Before-and-after object lists:

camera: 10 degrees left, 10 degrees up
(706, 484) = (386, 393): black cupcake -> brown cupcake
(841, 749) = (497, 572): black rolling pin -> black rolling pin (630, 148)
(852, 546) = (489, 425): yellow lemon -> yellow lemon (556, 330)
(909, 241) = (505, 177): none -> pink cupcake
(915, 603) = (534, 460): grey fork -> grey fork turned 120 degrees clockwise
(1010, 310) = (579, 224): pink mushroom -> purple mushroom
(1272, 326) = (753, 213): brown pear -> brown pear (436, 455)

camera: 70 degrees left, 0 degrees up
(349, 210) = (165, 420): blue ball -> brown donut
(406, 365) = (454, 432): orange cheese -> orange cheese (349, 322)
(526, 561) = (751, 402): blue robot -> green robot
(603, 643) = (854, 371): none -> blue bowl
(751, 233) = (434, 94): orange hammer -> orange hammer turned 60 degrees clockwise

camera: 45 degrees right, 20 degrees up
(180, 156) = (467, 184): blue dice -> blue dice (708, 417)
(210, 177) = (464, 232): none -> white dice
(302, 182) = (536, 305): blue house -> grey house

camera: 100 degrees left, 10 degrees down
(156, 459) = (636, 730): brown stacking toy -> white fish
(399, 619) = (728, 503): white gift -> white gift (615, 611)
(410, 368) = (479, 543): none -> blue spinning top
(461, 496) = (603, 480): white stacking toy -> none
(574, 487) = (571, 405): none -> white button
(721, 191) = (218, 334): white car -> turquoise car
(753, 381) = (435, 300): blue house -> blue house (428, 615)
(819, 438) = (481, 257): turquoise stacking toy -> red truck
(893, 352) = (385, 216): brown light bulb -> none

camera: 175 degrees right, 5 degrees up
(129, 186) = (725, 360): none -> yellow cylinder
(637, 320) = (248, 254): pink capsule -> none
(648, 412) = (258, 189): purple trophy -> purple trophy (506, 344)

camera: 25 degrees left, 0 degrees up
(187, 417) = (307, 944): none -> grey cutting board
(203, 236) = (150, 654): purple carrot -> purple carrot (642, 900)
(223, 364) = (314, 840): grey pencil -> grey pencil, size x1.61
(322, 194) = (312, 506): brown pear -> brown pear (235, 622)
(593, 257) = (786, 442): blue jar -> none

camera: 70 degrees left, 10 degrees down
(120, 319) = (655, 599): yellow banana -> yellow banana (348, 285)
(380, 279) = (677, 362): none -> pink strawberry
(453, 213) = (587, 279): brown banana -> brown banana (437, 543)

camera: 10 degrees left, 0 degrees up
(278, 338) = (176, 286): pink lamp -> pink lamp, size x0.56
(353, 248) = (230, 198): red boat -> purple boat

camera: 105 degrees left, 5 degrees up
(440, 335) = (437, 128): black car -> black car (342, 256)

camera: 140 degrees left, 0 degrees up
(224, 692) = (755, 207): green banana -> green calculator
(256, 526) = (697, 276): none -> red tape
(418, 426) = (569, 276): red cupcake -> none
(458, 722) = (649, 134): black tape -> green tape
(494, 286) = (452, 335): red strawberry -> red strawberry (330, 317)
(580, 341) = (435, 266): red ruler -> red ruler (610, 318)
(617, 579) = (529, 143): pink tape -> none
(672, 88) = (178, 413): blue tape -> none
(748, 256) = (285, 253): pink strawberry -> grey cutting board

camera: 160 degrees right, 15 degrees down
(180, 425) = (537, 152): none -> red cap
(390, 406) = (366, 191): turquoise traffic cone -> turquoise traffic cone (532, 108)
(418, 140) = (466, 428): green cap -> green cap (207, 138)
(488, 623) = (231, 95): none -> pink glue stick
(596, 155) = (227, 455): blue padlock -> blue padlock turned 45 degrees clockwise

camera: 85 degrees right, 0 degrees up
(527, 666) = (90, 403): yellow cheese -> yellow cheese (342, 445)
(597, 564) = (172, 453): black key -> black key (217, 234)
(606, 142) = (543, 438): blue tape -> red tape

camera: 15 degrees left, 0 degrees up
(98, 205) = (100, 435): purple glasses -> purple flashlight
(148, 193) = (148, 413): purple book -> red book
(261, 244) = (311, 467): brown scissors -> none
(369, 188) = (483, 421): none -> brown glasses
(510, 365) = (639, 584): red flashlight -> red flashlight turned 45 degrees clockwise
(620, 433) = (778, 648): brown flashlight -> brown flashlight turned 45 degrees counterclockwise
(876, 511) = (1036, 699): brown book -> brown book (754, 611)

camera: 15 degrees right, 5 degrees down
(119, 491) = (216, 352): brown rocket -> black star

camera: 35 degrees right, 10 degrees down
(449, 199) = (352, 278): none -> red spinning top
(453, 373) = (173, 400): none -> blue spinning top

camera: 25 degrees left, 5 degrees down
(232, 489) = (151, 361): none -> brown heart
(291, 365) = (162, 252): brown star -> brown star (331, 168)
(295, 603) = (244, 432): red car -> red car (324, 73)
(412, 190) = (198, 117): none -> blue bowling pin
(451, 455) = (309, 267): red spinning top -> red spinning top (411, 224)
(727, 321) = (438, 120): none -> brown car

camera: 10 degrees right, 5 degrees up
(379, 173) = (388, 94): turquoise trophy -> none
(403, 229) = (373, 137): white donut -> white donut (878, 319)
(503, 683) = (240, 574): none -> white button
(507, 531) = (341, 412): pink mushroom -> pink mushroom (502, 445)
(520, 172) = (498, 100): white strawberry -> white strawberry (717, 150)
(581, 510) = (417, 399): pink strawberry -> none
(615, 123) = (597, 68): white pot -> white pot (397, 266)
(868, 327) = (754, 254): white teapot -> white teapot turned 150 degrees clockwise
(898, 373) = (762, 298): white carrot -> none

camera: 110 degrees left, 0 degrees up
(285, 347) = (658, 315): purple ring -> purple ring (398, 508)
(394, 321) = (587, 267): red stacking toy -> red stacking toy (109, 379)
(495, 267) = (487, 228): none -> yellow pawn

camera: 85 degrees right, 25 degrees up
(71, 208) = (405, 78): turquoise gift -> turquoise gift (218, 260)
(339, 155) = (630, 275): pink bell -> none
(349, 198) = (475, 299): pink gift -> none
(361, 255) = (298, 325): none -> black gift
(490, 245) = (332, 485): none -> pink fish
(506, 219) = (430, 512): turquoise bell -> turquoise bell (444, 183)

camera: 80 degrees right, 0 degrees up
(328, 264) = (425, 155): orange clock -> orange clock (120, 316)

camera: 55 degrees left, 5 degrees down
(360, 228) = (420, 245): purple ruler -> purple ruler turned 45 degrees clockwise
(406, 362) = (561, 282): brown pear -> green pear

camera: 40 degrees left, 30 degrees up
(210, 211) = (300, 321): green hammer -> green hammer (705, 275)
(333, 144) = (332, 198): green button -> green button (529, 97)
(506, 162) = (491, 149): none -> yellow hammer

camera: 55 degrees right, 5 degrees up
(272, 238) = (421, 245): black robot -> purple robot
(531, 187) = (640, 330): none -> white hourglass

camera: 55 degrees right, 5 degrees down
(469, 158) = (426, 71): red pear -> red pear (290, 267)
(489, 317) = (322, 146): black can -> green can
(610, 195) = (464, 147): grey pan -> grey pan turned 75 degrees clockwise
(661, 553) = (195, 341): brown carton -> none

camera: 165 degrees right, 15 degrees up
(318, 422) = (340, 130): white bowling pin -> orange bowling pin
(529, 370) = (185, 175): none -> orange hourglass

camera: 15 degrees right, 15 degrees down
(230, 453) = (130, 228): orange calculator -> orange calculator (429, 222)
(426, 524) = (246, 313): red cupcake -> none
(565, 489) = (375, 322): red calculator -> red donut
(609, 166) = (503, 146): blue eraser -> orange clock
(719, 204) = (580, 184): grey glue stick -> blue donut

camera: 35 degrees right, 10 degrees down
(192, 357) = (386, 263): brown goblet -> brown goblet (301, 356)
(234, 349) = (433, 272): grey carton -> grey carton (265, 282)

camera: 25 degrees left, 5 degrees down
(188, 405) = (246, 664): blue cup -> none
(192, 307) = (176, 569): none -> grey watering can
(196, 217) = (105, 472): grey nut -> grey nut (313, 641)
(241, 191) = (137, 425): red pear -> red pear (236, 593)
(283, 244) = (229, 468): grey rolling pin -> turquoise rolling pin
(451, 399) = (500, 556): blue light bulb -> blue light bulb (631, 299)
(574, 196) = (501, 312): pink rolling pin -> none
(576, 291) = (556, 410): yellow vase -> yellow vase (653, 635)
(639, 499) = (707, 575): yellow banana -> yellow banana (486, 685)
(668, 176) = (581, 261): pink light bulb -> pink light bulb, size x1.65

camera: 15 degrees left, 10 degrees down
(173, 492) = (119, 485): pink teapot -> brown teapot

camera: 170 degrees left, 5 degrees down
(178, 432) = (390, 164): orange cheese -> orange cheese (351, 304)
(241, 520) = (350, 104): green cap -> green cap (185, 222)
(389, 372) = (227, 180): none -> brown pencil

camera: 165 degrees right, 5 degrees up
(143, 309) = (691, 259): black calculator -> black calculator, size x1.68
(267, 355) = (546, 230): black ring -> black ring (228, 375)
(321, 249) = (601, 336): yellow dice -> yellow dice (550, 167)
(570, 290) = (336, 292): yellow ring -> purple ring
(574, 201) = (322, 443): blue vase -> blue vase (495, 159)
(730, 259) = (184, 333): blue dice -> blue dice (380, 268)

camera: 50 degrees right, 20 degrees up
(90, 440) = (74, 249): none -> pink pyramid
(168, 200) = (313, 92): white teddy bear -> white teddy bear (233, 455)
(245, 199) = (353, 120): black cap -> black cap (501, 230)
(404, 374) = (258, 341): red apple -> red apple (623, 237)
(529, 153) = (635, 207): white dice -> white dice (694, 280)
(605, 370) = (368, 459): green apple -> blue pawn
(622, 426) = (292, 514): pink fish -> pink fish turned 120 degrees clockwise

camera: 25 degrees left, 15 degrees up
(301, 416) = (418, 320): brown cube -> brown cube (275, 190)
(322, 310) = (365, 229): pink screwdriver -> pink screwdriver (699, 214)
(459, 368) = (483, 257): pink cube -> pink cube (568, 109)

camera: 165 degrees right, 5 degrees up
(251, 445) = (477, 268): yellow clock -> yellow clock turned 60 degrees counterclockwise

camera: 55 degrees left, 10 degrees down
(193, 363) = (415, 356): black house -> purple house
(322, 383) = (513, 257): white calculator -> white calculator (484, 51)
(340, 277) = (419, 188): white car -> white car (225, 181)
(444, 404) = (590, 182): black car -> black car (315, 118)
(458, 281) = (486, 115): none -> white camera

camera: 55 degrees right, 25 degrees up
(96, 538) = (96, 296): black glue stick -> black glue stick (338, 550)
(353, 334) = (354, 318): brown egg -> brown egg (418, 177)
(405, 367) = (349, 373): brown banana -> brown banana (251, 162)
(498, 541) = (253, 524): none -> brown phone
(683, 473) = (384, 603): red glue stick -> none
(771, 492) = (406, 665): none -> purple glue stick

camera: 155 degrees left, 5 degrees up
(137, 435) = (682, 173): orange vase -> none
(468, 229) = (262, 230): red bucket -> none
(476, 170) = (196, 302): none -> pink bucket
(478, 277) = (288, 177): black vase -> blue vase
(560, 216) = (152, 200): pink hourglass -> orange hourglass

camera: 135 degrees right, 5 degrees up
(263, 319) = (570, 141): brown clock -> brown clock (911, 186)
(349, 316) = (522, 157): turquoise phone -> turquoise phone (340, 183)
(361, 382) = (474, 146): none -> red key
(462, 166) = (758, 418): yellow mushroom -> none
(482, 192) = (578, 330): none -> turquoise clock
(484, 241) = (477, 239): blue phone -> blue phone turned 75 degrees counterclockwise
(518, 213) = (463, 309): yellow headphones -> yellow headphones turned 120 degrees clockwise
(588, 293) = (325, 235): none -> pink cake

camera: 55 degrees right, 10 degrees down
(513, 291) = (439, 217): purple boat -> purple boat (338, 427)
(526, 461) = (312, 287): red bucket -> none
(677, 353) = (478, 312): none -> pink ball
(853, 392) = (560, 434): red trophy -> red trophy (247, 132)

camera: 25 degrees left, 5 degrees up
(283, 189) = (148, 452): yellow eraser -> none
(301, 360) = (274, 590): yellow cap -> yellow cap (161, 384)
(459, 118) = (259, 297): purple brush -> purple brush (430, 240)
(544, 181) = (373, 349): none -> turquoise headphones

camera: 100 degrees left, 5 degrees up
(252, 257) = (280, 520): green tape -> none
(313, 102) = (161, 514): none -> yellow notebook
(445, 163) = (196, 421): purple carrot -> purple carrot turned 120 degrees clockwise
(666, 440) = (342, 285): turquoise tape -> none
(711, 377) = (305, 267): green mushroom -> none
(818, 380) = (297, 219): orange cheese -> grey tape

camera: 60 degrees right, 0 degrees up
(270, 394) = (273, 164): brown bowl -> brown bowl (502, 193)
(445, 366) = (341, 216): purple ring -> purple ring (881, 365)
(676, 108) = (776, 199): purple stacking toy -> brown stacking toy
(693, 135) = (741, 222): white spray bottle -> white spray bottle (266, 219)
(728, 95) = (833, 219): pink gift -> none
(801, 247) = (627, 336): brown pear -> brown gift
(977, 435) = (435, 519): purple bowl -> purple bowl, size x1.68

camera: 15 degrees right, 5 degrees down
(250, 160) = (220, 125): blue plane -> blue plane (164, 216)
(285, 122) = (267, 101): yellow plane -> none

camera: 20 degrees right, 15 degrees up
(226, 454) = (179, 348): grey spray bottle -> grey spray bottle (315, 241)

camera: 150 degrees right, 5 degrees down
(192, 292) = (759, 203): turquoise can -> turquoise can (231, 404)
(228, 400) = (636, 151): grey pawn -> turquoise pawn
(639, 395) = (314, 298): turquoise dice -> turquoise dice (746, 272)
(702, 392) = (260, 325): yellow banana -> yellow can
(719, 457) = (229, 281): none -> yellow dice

Work task: In the records above, find the line with "(476, 170) = (196, 302): none -> pink bucket"; write out exactly that line and each one after it, stopping after the line with "(693, 135) = (741, 222): white".

Result for this task:
(476, 170) = (196, 302): none -> pink bucket
(478, 277) = (288, 177): black vase -> blue vase
(560, 216) = (152, 200): pink hourglass -> orange hourglass

camera: 135 degrees right, 5 degrees up
(263, 319) = (570, 141): brown clock -> brown clock (911, 186)
(349, 316) = (522, 157): turquoise phone -> turquoise phone (340, 183)
(361, 382) = (474, 146): none -> red key
(462, 166) = (758, 418): yellow mushroom -> none
(482, 192) = (578, 330): none -> turquoise clock
(484, 241) = (477, 239): blue phone -> blue phone turned 75 degrees counterclockwise
(518, 213) = (463, 309): yellow headphones -> yellow headphones turned 120 degrees clockwise
(588, 293) = (325, 235): none -> pink cake

camera: 55 degrees right, 10 degrees down
(513, 291) = (439, 217): purple boat -> purple boat (338, 427)
(526, 461) = (312, 287): red bucket -> none
(677, 353) = (478, 312): none -> pink ball
(853, 392) = (560, 434): red trophy -> red trophy (247, 132)

camera: 25 degrees left, 5 degrees up
(283, 189) = (148, 452): yellow eraser -> none
(301, 360) = (274, 590): yellow cap -> yellow cap (161, 384)
(459, 118) = (259, 297): purple brush -> purple brush (430, 240)
(544, 181) = (373, 349): none -> turquoise headphones

camera: 100 degrees left, 5 degrees up
(252, 257) = (280, 520): green tape -> none
(313, 102) = (161, 514): none -> yellow notebook
(445, 163) = (196, 421): purple carrot -> purple carrot turned 120 degrees clockwise
(666, 440) = (342, 285): turquoise tape -> none
(711, 377) = (305, 267): green mushroom -> none
(818, 380) = (297, 219): orange cheese -> grey tape

camera: 60 degrees right, 0 degrees up
(270, 394) = (273, 164): brown bowl -> brown bowl (502, 193)
(445, 366) = (341, 216): purple ring -> purple ring (881, 365)
(676, 108) = (776, 199): purple stacking toy -> brown stacking toy
(693, 135) = (741, 222): white spray bottle -> white spray bottle (266, 219)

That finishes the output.